** Opening Supplied information block **

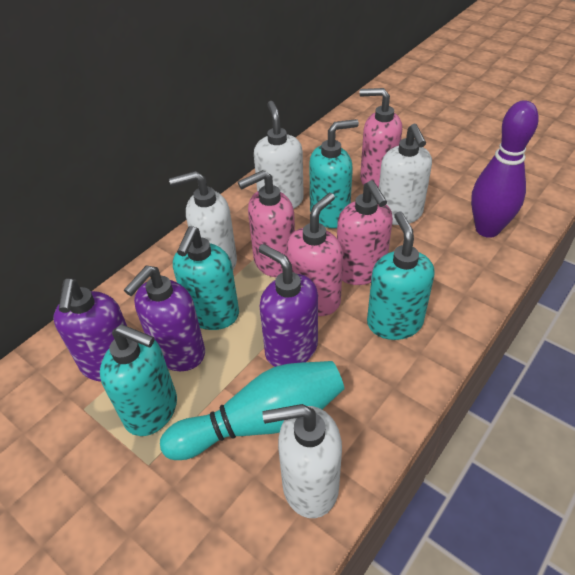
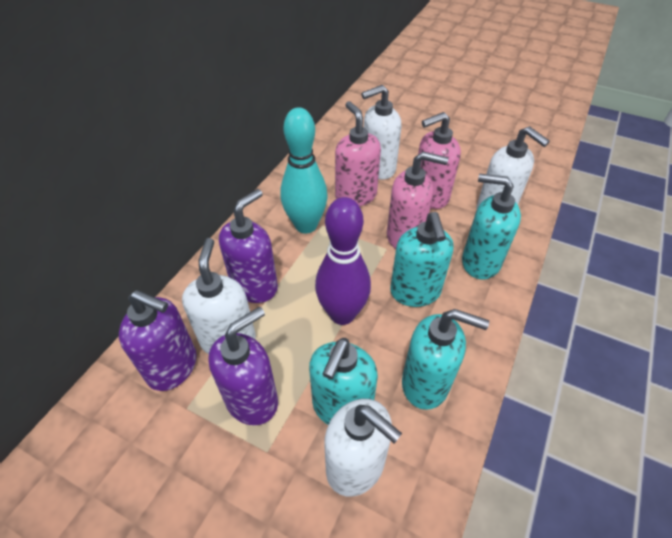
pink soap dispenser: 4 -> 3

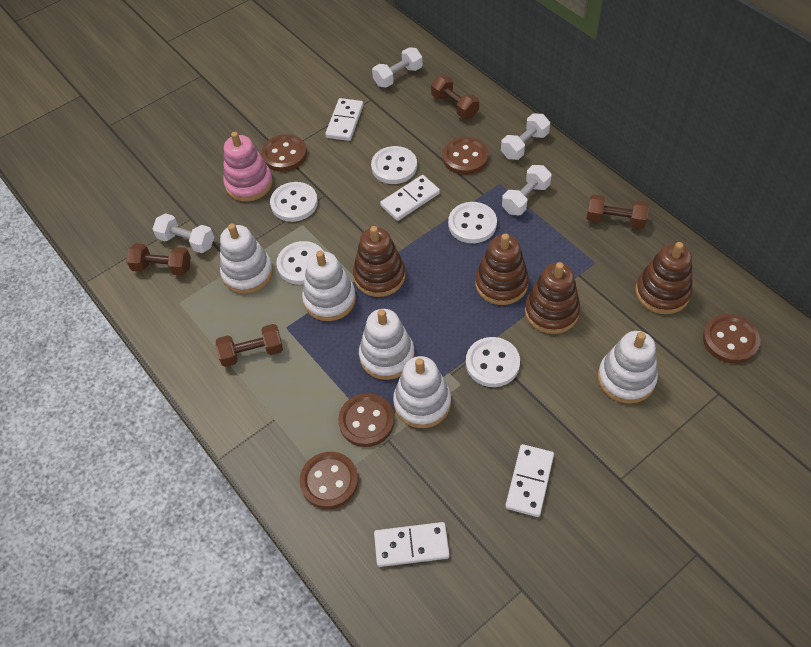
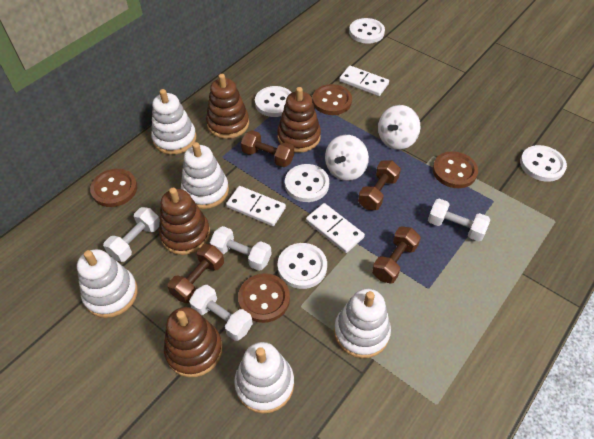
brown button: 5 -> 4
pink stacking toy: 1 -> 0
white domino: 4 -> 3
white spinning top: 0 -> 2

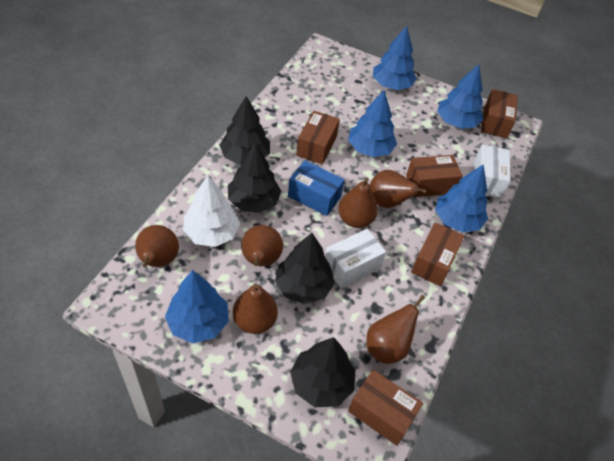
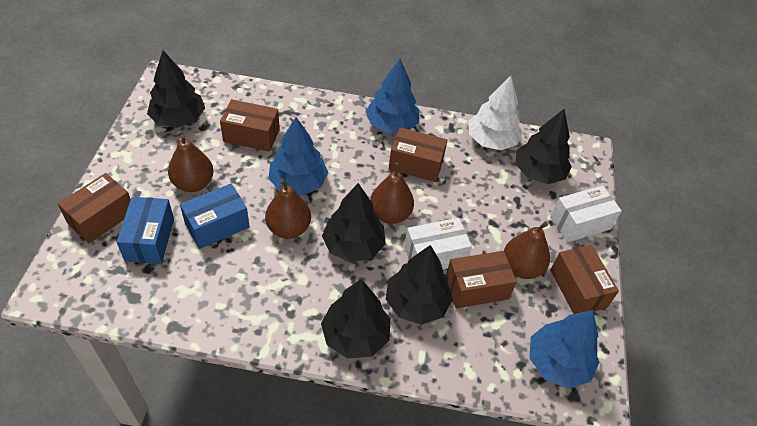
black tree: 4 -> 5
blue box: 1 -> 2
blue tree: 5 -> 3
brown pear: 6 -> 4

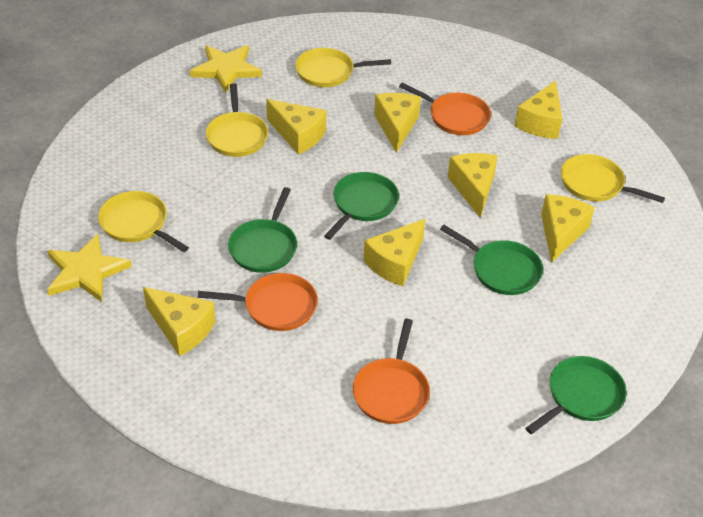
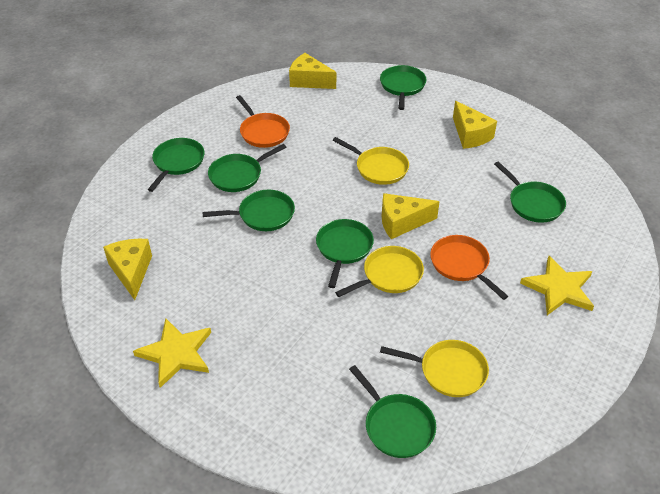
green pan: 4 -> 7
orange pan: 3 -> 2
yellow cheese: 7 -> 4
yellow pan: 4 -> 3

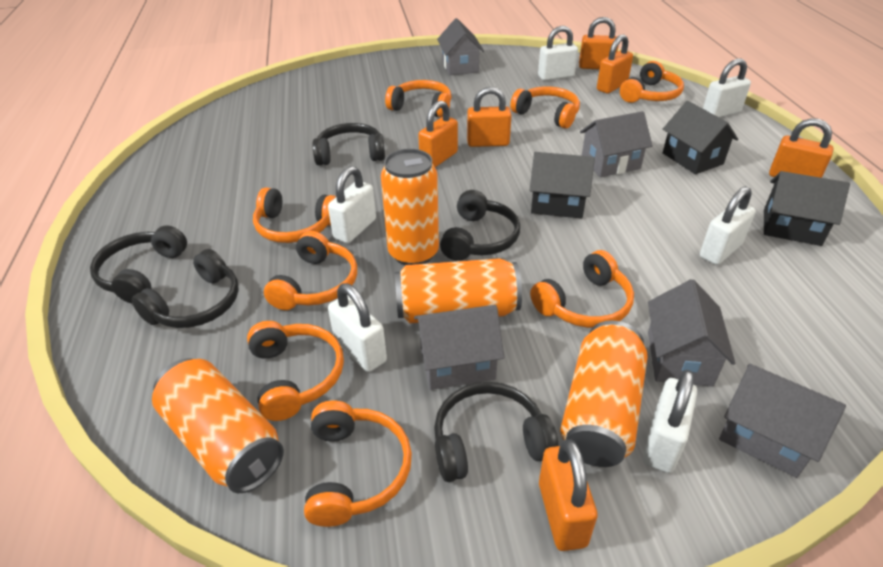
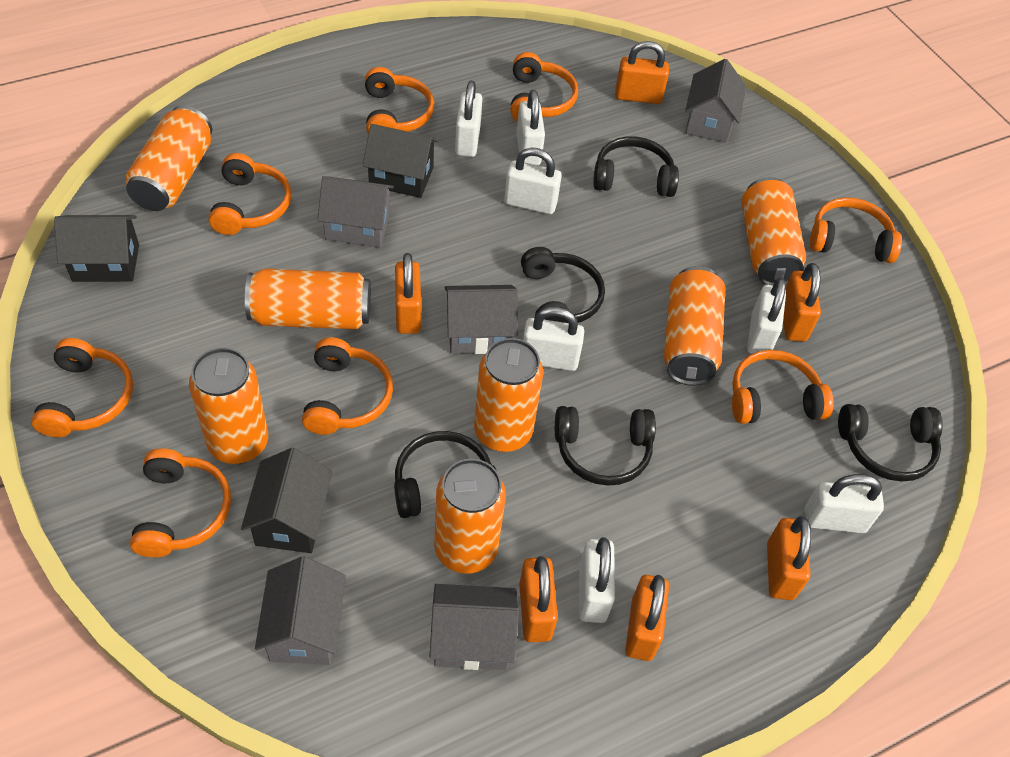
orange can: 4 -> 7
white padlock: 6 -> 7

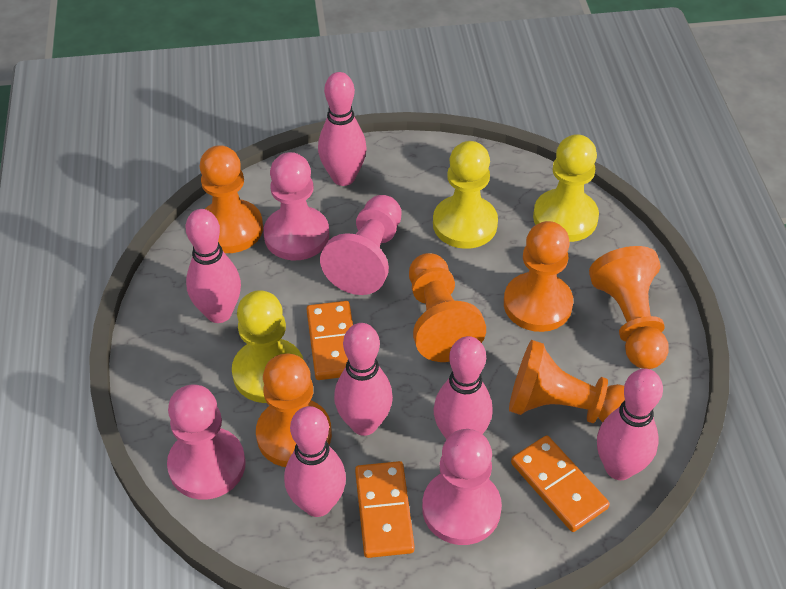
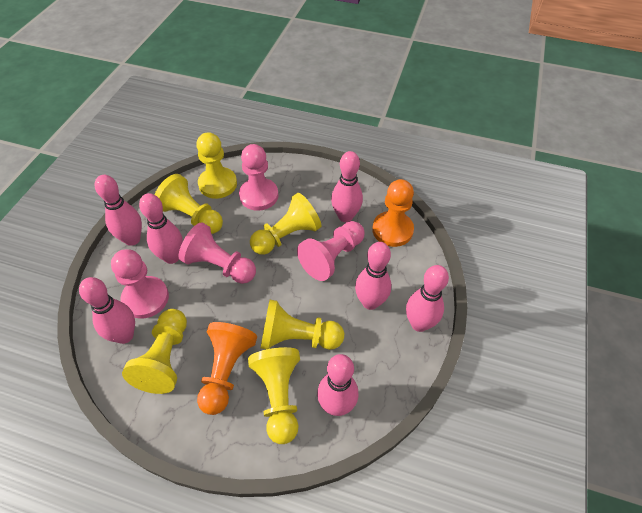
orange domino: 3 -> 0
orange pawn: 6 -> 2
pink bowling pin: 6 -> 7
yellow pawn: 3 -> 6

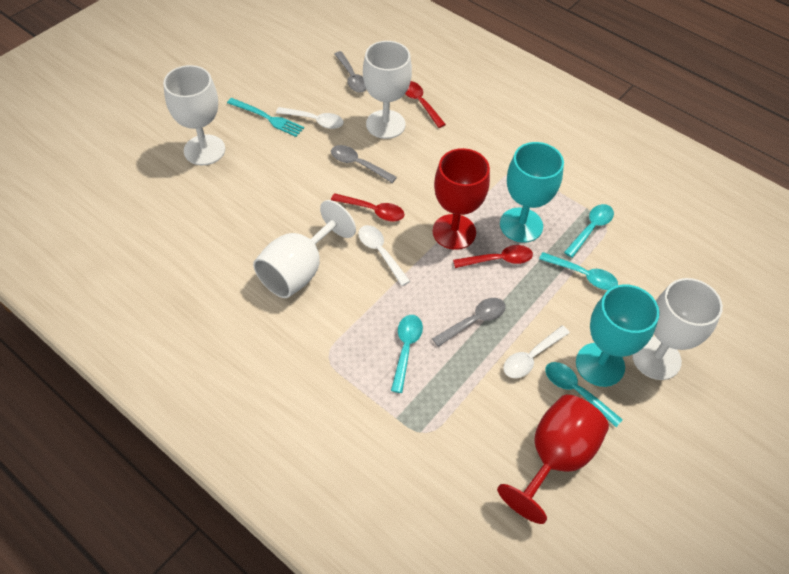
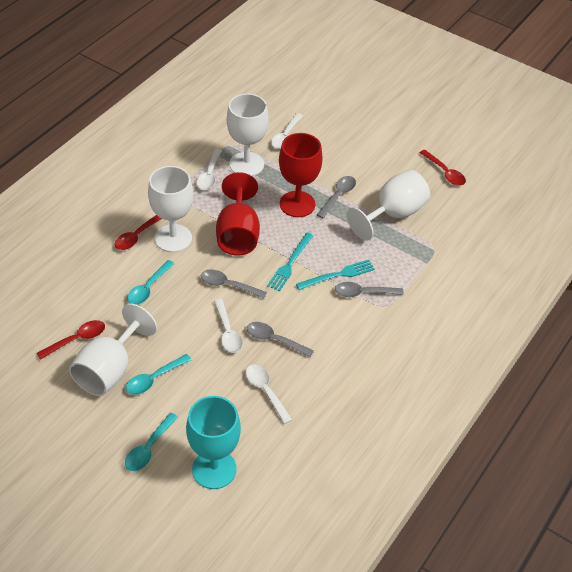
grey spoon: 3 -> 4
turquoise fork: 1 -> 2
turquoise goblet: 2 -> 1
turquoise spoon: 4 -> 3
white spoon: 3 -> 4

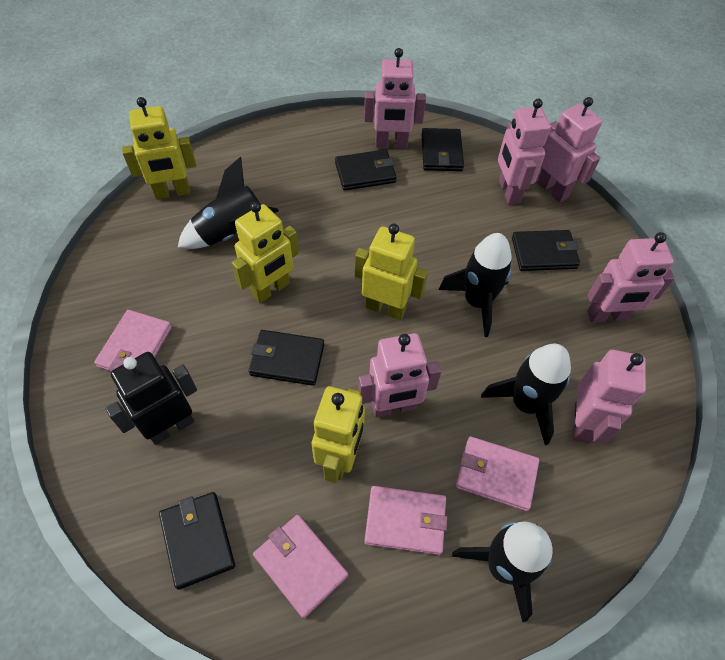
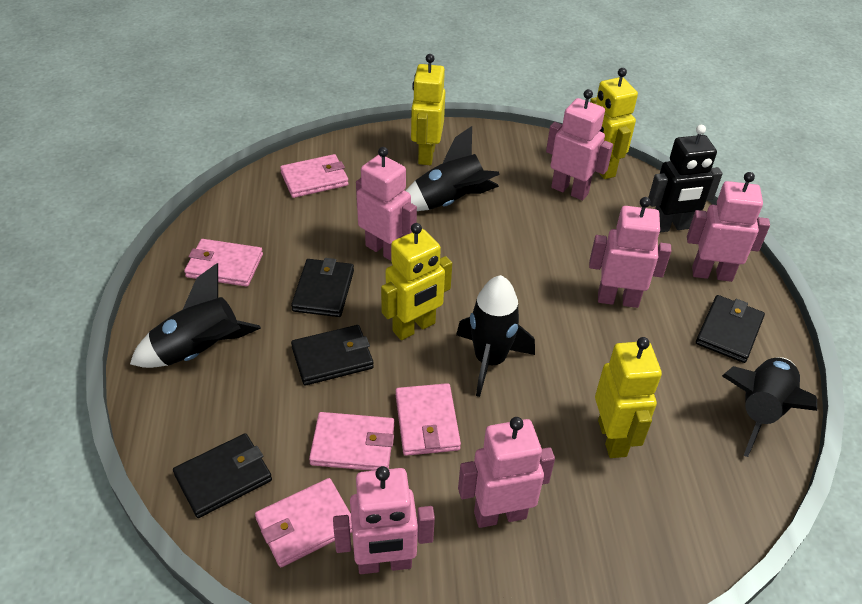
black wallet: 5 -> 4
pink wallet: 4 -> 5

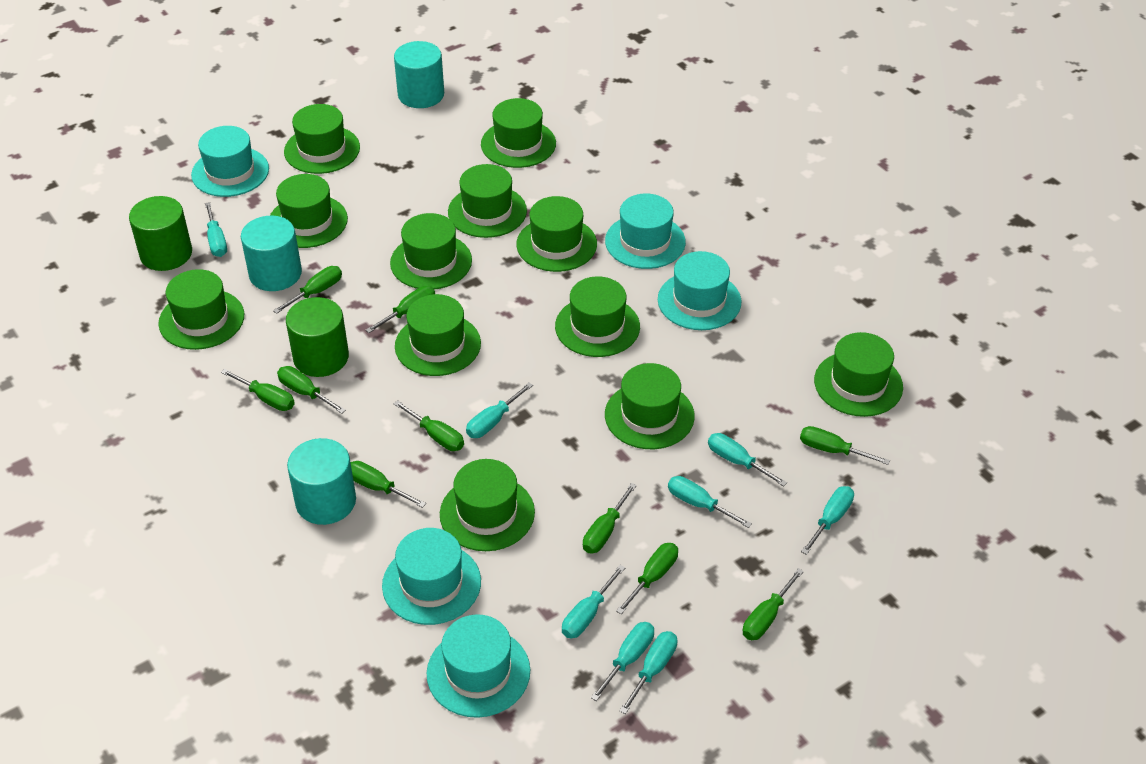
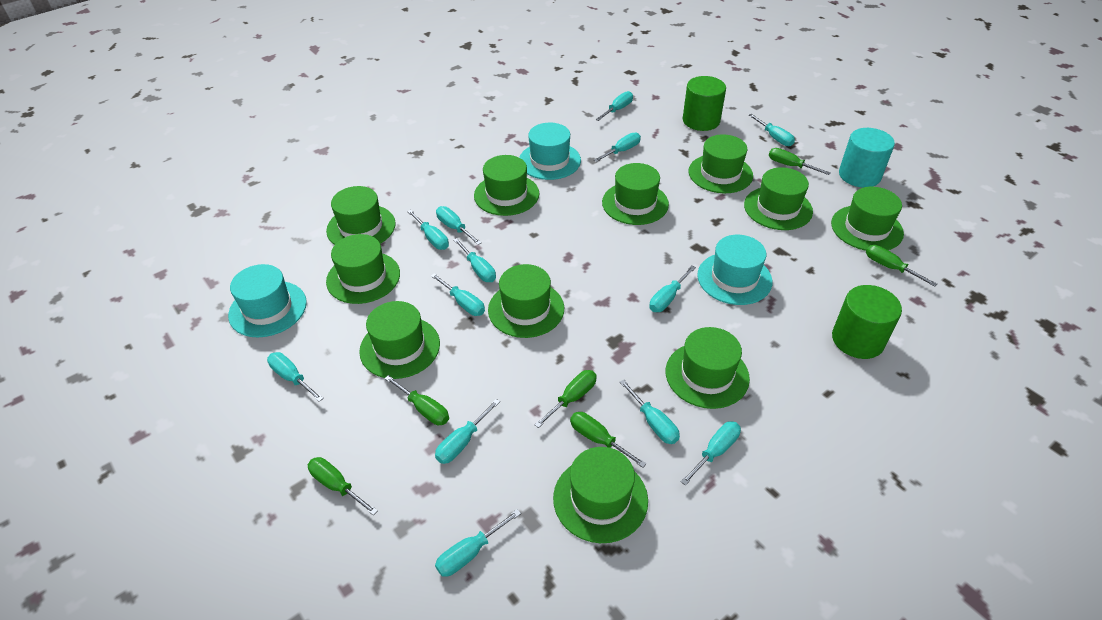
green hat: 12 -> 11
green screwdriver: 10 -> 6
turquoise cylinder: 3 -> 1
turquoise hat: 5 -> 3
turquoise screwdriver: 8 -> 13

** Closing Supplied information block **

◆ Problem to solve
Within the listing above, find every line containing the string "pink" and return it.

◆ Result
pink soap dispenser: 4 -> 3
pink stacking toy: 1 -> 0
pink bowling pin: 6 -> 7
pink wallet: 4 -> 5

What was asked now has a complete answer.